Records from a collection
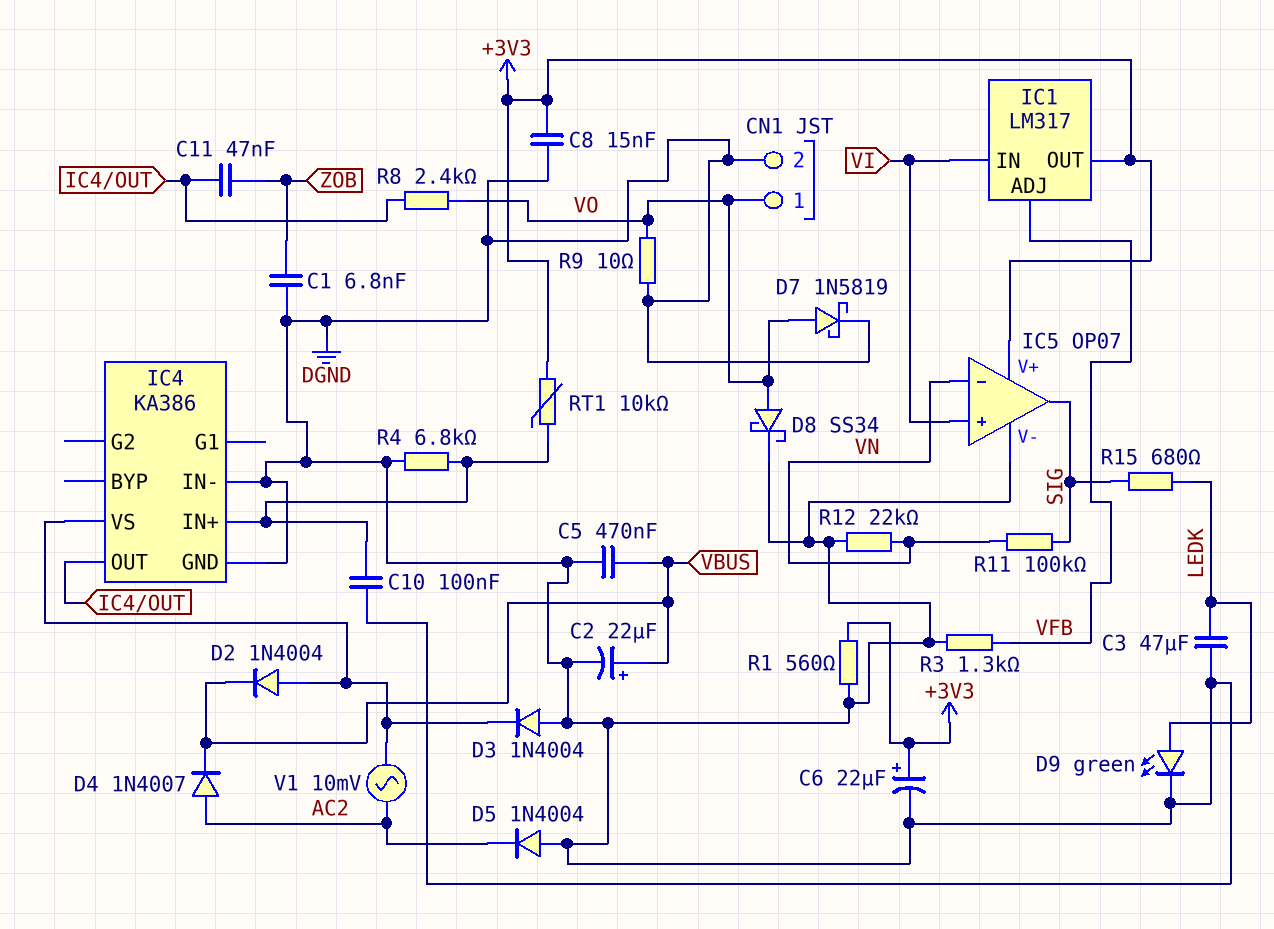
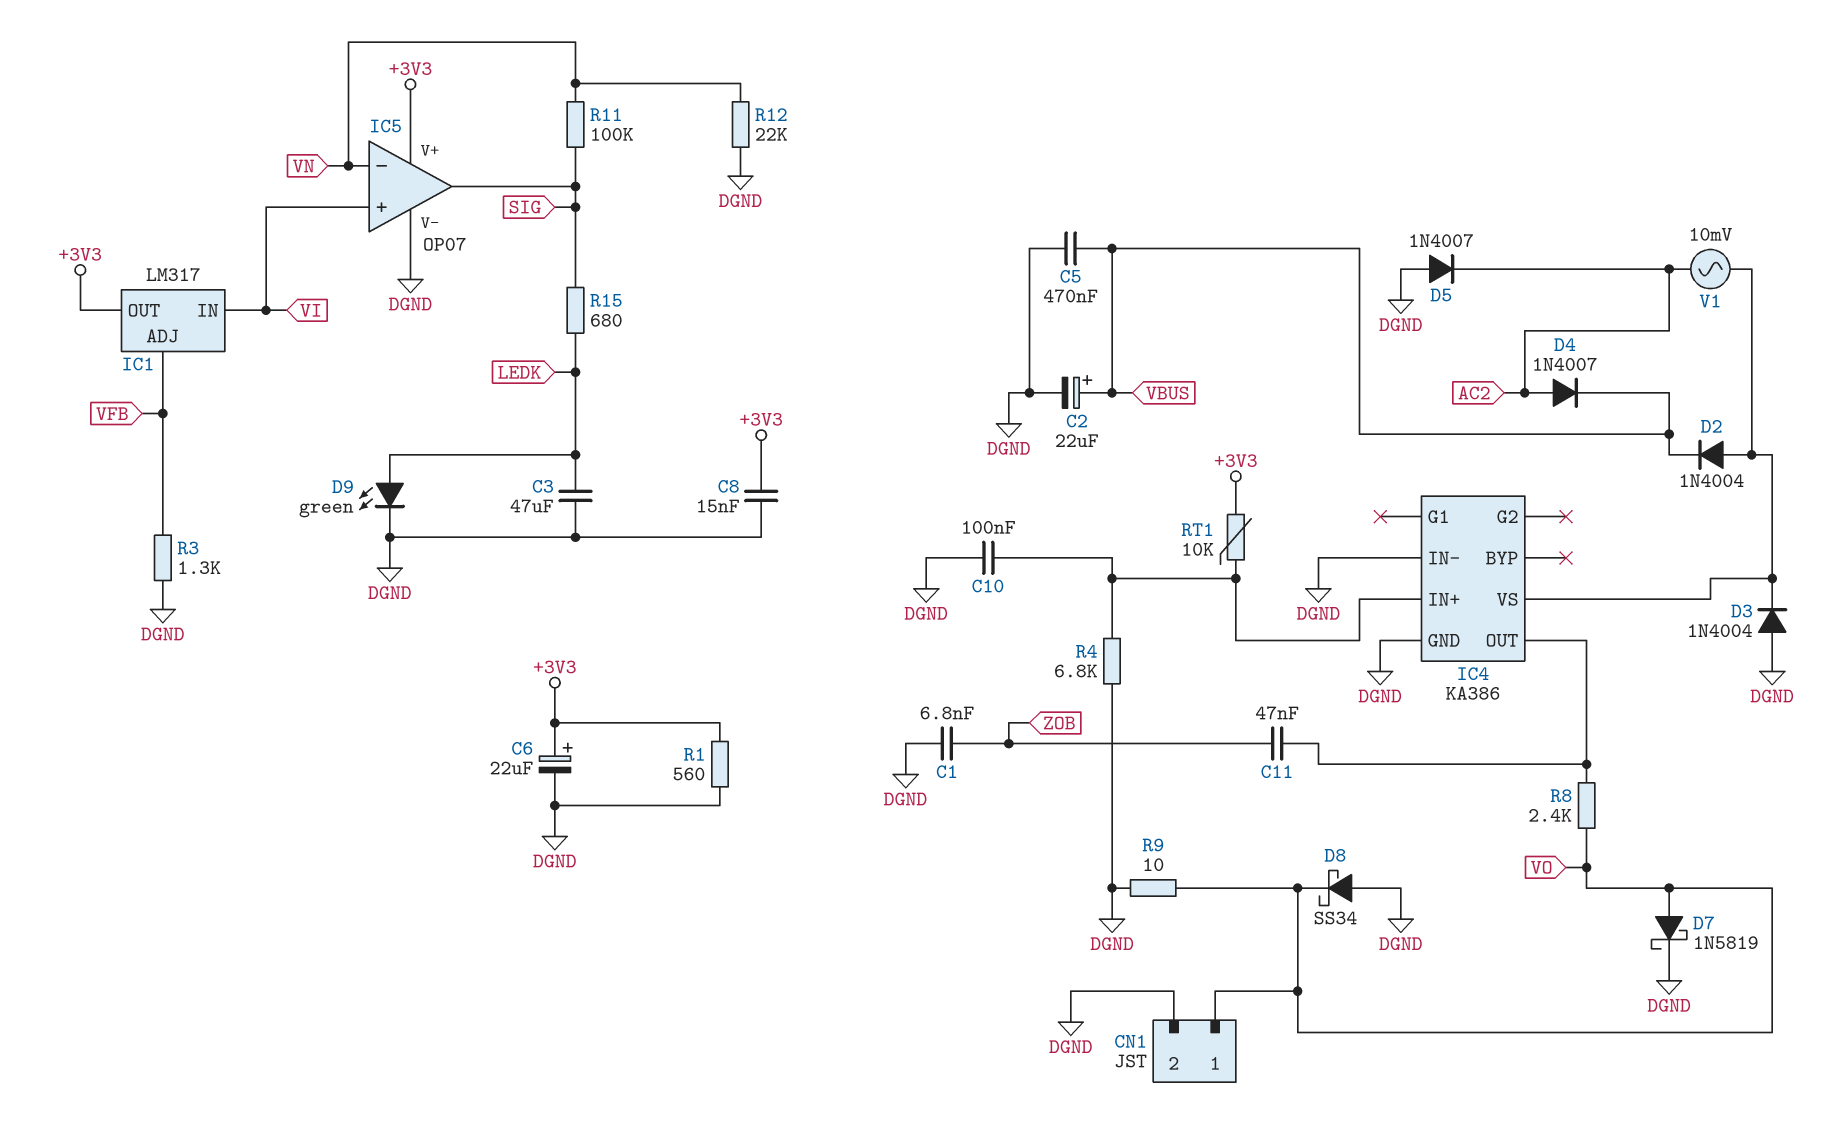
D5: diode 1N4004 (A DGND, K AC2) -> diode 1N4007 (A DGND, K AC2)
D8: schottky SS34 (A VO, K DGND) -> schottky SS34 (A DGND, K VO)

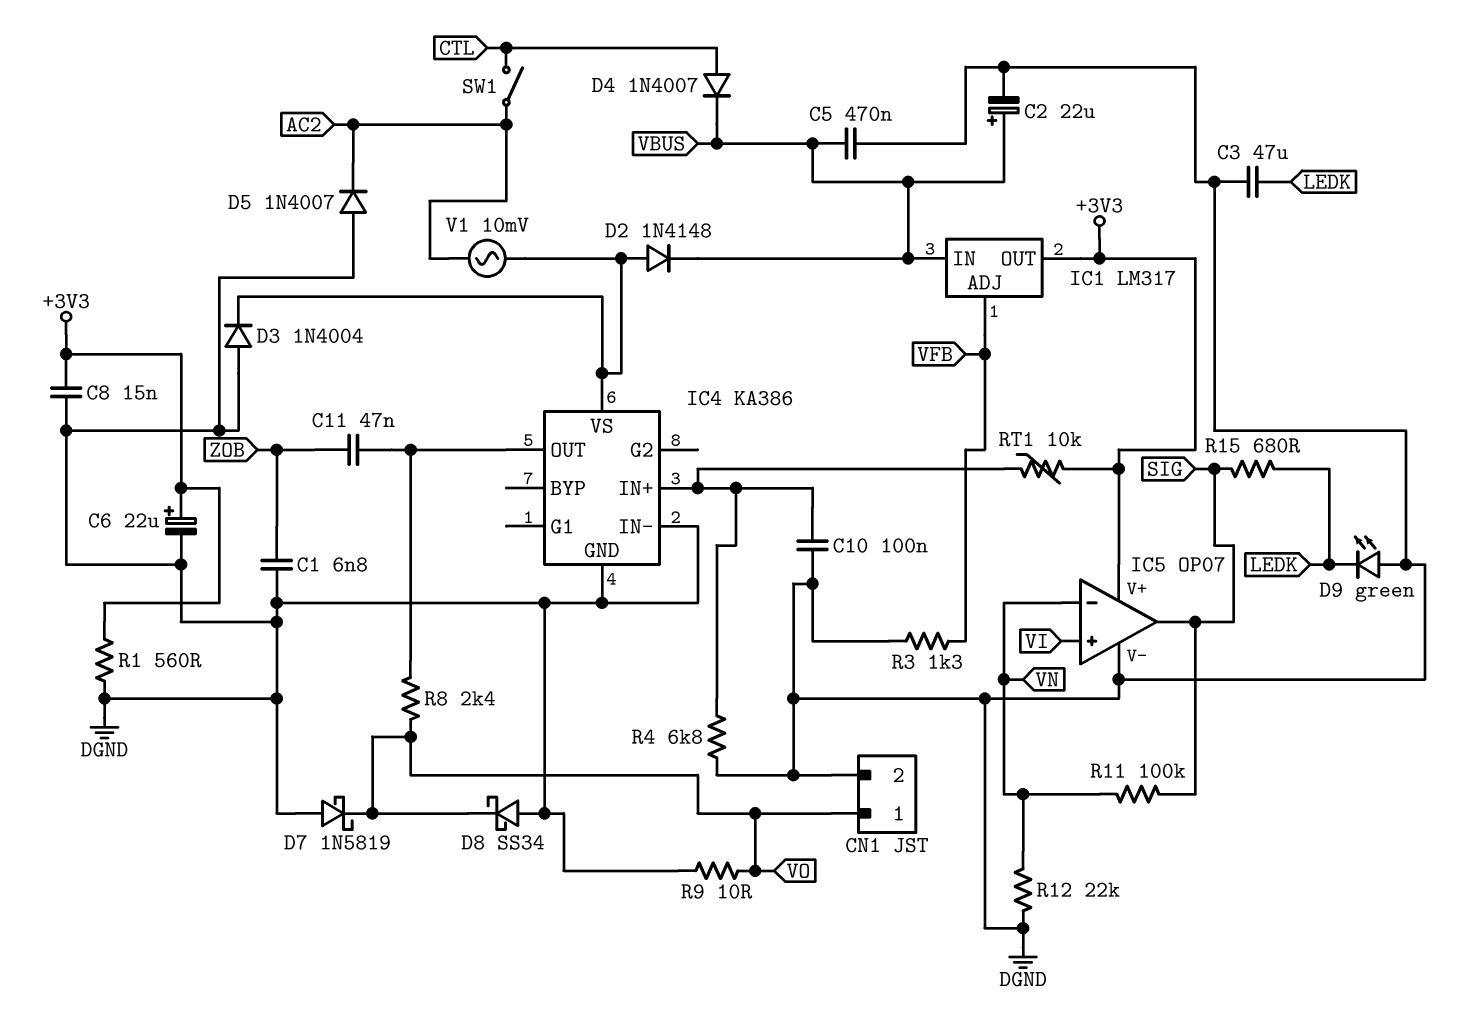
D2: diode 1N4004 (A IC4/VS, K VBUS) -> diode 1N4148 (A IC4/VS, K VBUS)
D4: diode 1N4007 (A AC2, K VBUS) -> diode 1N4007 (A CTL, K VBUS)
D7: schottky 1N5819 (A VO, K DGND) -> schottky 1N5819 (A DGND, K VO)
D9: LED green (A LEDK, K DGND) -> LED green (A DGND, K LEDK)
IC1 pin IN: VI -> VBUS
SW1: none -> switch (AC2, CTL)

**Problem statement:** Transcribe all of the records above character for character. Exclude the pictures.

**Written answer:**
D5: diode 1N4004 (A DGND, K AC2) -> diode 1N4007 (A DGND, K AC2)
D8: schottky SS34 (A VO, K DGND) -> schottky SS34 (A DGND, K VO)

D2: diode 1N4004 (A IC4/VS, K VBUS) -> diode 1N4148 (A IC4/VS, K VBUS)
D4: diode 1N4007 (A AC2, K VBUS) -> diode 1N4007 (A CTL, K VBUS)
D7: schottky 1N5819 (A VO, K DGND) -> schottky 1N5819 (A DGND, K VO)
D9: LED green (A LEDK, K DGND) -> LED green (A DGND, K LEDK)
IC1 pin IN: VI -> VBUS
SW1: none -> switch (AC2, CTL)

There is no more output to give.